Task brief | What lines in the records below hold the string "VBUS"? Please show them.

Supplied material |
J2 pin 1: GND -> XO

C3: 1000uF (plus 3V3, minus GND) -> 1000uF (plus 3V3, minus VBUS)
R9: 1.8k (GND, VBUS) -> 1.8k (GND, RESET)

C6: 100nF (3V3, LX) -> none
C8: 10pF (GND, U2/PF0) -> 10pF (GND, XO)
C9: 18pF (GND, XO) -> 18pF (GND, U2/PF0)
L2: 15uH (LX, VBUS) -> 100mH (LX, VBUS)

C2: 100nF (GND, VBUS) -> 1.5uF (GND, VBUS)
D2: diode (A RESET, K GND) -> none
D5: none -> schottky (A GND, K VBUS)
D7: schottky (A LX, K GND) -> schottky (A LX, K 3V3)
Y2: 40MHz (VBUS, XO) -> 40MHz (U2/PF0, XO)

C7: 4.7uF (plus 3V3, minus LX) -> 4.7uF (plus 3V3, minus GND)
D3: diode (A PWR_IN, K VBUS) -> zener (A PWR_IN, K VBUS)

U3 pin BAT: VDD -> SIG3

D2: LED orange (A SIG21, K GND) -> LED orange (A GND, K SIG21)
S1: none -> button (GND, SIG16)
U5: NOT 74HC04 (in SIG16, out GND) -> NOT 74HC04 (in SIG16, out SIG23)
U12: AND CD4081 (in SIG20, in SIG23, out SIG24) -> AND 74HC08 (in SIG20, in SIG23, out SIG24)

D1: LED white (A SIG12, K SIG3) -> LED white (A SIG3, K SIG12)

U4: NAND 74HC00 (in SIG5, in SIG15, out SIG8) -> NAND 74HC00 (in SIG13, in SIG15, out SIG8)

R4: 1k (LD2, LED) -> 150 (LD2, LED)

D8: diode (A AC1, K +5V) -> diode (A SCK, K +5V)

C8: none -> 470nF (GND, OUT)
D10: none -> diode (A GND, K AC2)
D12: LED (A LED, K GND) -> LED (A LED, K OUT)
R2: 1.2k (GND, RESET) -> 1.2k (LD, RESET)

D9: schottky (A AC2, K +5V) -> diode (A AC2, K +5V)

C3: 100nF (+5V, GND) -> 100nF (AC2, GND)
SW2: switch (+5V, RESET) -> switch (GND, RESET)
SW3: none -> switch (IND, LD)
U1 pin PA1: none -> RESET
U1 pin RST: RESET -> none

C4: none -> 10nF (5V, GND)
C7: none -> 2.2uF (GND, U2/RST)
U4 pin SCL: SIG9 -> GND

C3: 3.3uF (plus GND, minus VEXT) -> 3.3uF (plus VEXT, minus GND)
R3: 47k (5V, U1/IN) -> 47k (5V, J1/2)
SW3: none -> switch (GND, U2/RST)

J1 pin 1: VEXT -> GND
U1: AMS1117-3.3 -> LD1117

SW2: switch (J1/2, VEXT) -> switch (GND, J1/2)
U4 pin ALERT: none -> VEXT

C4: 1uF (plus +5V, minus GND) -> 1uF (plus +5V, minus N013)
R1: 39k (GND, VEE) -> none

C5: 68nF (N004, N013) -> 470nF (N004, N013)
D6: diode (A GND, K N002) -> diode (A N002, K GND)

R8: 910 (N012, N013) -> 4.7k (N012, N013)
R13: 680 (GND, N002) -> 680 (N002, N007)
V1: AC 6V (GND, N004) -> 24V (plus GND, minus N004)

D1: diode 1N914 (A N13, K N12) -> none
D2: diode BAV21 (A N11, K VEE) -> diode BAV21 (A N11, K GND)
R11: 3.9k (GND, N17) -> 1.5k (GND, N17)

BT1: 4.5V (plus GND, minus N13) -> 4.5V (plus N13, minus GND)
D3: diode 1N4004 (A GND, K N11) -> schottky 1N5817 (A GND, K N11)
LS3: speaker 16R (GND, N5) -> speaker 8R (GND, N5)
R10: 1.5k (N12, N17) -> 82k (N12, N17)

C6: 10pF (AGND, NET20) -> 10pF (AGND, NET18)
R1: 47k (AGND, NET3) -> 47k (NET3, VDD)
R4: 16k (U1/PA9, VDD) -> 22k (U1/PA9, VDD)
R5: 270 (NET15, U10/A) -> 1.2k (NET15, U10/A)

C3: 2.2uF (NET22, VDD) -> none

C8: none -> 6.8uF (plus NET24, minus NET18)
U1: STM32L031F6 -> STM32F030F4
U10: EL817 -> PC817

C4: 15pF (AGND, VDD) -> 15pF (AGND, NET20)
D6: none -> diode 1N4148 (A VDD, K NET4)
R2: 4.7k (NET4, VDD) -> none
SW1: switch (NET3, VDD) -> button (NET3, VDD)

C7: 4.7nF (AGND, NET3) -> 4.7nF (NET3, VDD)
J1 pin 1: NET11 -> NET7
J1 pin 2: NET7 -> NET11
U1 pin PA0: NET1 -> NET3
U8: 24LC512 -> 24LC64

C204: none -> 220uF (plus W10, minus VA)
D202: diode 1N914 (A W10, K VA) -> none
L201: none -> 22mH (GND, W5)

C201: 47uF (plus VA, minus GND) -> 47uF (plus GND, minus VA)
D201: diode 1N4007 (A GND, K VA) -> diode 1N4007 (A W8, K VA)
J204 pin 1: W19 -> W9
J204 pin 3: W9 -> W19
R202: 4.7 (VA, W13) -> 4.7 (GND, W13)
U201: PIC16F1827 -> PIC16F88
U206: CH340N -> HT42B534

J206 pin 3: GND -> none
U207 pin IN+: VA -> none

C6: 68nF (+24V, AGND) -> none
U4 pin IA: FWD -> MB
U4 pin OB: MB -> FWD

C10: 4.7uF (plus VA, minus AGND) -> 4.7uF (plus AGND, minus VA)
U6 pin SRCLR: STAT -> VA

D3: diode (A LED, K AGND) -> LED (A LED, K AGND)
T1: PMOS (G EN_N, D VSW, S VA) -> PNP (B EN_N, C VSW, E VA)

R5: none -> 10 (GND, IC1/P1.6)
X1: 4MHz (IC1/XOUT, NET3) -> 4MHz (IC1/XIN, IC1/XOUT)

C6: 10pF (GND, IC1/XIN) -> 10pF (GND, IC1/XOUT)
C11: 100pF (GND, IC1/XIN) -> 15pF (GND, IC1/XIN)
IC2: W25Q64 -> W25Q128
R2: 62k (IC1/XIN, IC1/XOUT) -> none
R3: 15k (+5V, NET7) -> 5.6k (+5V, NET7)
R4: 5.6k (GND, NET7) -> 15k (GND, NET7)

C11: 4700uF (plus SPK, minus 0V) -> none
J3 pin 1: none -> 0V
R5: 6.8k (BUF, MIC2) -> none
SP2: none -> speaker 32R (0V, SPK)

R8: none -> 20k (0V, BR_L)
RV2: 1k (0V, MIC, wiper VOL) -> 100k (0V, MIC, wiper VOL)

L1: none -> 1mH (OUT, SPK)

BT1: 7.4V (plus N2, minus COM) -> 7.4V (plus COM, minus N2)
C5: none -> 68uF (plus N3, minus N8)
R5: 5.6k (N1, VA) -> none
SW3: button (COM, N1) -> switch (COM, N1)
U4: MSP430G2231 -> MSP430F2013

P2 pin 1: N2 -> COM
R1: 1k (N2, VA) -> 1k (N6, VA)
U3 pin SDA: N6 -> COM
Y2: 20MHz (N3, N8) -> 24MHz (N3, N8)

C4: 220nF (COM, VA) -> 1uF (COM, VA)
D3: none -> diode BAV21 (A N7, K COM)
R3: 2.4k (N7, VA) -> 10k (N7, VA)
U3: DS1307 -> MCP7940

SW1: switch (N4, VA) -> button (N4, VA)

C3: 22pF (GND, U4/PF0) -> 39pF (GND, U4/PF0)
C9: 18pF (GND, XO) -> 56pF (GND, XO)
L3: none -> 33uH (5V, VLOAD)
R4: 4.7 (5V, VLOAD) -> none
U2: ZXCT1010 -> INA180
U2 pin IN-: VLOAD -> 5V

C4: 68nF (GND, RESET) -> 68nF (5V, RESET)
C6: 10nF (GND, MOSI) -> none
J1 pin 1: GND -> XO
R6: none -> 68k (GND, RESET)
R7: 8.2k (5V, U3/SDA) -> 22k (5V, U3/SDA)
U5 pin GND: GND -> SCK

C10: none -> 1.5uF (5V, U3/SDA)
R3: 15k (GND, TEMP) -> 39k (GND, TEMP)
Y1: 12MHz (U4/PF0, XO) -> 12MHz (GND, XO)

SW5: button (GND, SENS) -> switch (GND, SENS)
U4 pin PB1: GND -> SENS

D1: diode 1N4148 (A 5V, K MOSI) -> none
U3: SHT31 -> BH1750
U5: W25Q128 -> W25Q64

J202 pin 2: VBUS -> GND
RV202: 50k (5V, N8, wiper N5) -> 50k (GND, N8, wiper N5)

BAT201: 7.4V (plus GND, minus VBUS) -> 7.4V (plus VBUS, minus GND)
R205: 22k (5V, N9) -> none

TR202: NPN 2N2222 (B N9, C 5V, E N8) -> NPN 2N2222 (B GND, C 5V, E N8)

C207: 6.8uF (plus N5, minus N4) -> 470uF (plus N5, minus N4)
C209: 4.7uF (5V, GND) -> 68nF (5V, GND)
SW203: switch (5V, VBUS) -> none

Exercise output |
C3: 1000uF (plus 3V3, minus GND) -> 1000uF (plus 3V3, minus VBUS)
R9: 1.8k (GND, VBUS) -> 1.8k (GND, RESET)
L2: 15uH (LX, VBUS) -> 100mH (LX, VBUS)
C2: 100nF (GND, VBUS) -> 1.5uF (GND, VBUS)
D5: none -> schottky (A GND, K VBUS)
Y2: 40MHz (VBUS, XO) -> 40MHz (U2/PF0, XO)
D3: diode (A PWR_IN, K VBUS) -> zener (A PWR_IN, K VBUS)
J202 pin 2: VBUS -> GND
BAT201: 7.4V (plus GND, minus VBUS) -> 7.4V (plus VBUS, minus GND)
SW203: switch (5V, VBUS) -> none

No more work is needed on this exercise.